### Exercise data
··········
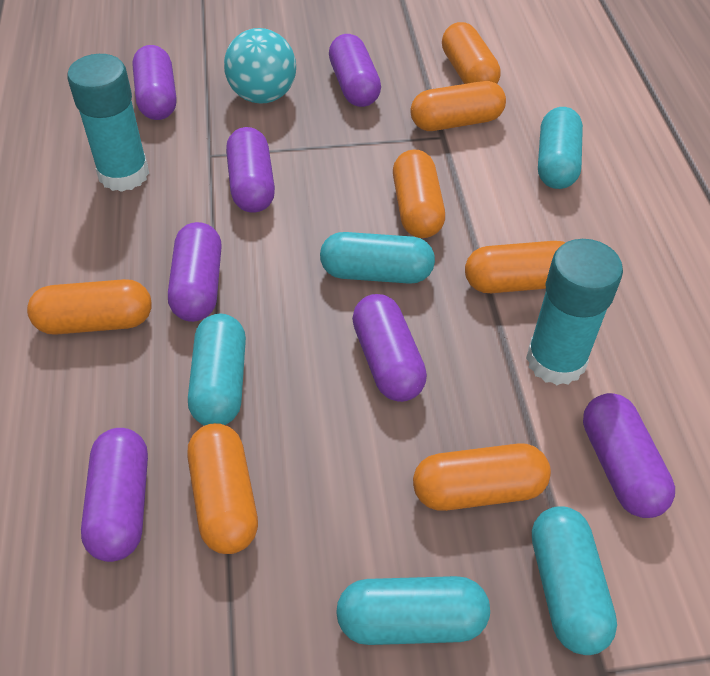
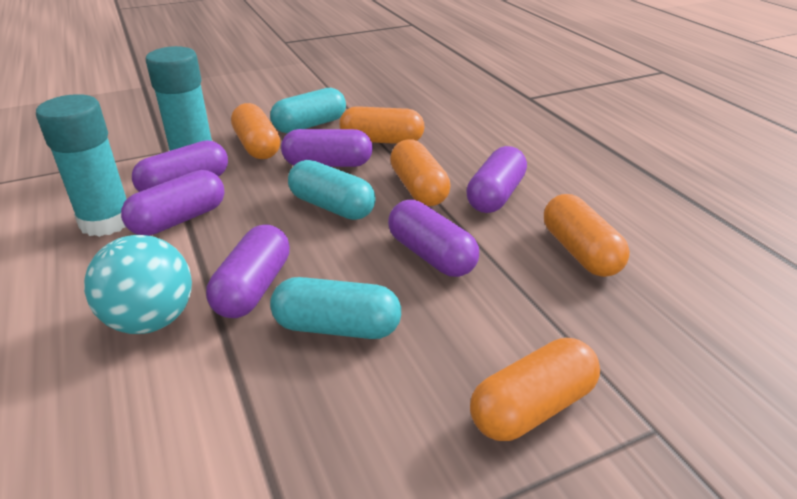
orange capsule: 7 -> 5
purple capsule: 7 -> 6
turquoise capsule: 5 -> 3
··········
### Problem to solve
Apart from the pictures, all of the data must be duplicated exactly as shown above.

### Reply
orange capsule: 7 -> 5
purple capsule: 7 -> 6
turquoise capsule: 5 -> 3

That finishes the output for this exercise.